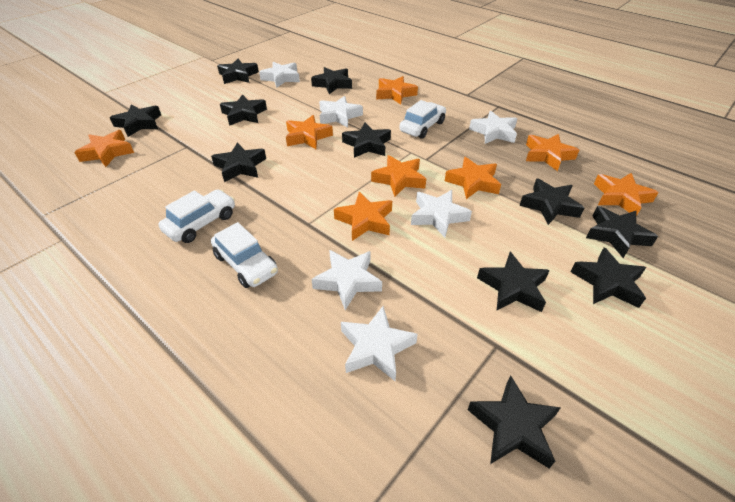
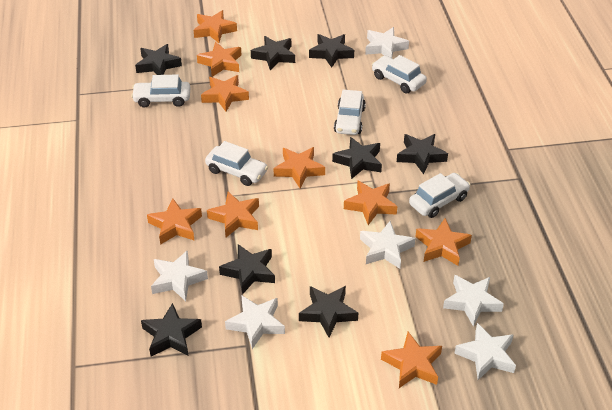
black star: 11 -> 8
orange star: 8 -> 9
white car: 3 -> 5

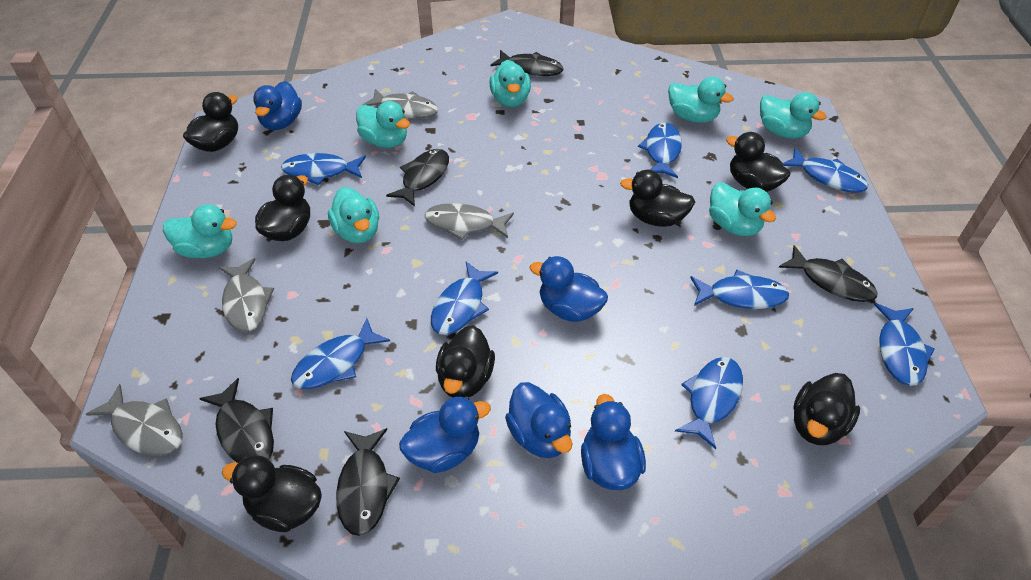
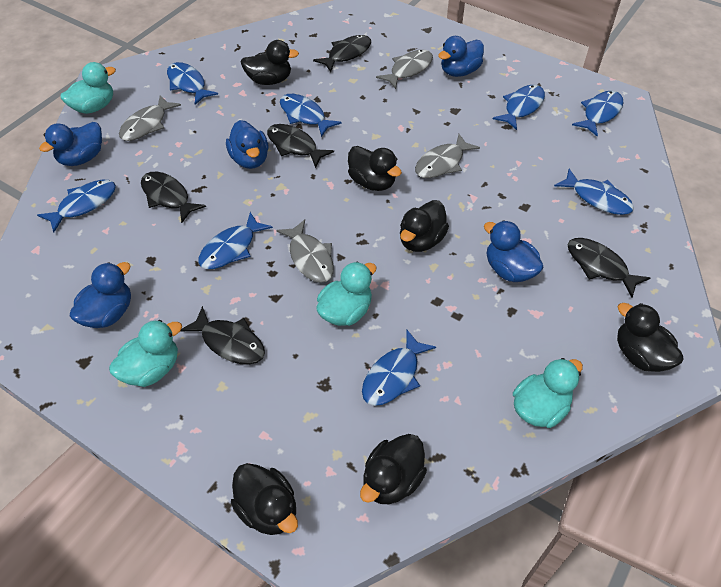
black duck: 7 -> 6
turquoise duck: 7 -> 4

______________________________

TASK DETAILS:
Please give the data again unaltered, leaving out any images.

EXERCISE RESULT:
black star: 11 -> 8
orange star: 8 -> 9
white car: 3 -> 5

black duck: 7 -> 6
turquoise duck: 7 -> 4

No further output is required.